TASK INSTRUCTIONS: The reply to the records below should contain exactly the lines from the line with "(156, 560) = (865, 203): orange" through the line with "(336, 119) = (344, 292): pink clock -> none", and nothing besides.

EXERCISE MATERIAL:
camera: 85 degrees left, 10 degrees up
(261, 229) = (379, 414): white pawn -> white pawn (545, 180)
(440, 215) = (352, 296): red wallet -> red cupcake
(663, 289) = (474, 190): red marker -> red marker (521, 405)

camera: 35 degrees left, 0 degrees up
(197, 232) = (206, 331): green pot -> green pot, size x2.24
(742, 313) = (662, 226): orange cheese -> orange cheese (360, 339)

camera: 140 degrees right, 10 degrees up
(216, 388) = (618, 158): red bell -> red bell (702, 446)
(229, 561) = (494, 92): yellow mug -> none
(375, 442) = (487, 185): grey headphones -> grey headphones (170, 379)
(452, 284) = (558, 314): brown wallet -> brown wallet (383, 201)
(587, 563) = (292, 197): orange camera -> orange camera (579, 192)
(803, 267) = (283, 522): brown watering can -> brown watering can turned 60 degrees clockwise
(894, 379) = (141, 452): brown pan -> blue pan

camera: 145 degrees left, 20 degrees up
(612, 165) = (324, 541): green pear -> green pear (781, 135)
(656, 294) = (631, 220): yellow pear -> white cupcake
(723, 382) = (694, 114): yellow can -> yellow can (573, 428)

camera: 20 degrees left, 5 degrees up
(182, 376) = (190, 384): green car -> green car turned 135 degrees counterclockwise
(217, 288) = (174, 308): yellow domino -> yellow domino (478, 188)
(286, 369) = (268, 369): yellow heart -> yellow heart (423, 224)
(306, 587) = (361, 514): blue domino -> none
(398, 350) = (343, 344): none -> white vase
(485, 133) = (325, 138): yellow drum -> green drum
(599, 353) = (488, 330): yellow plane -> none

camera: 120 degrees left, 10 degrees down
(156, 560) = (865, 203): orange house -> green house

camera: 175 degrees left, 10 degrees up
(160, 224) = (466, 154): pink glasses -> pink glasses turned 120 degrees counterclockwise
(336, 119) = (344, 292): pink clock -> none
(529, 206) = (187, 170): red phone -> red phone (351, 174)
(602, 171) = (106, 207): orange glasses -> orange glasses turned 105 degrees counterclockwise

COMPLETED EXERCISE:
(156, 560) = (865, 203): orange house -> green house

camera: 175 degrees left, 10 degrees up
(160, 224) = (466, 154): pink glasses -> pink glasses turned 120 degrees counterclockwise
(336, 119) = (344, 292): pink clock -> none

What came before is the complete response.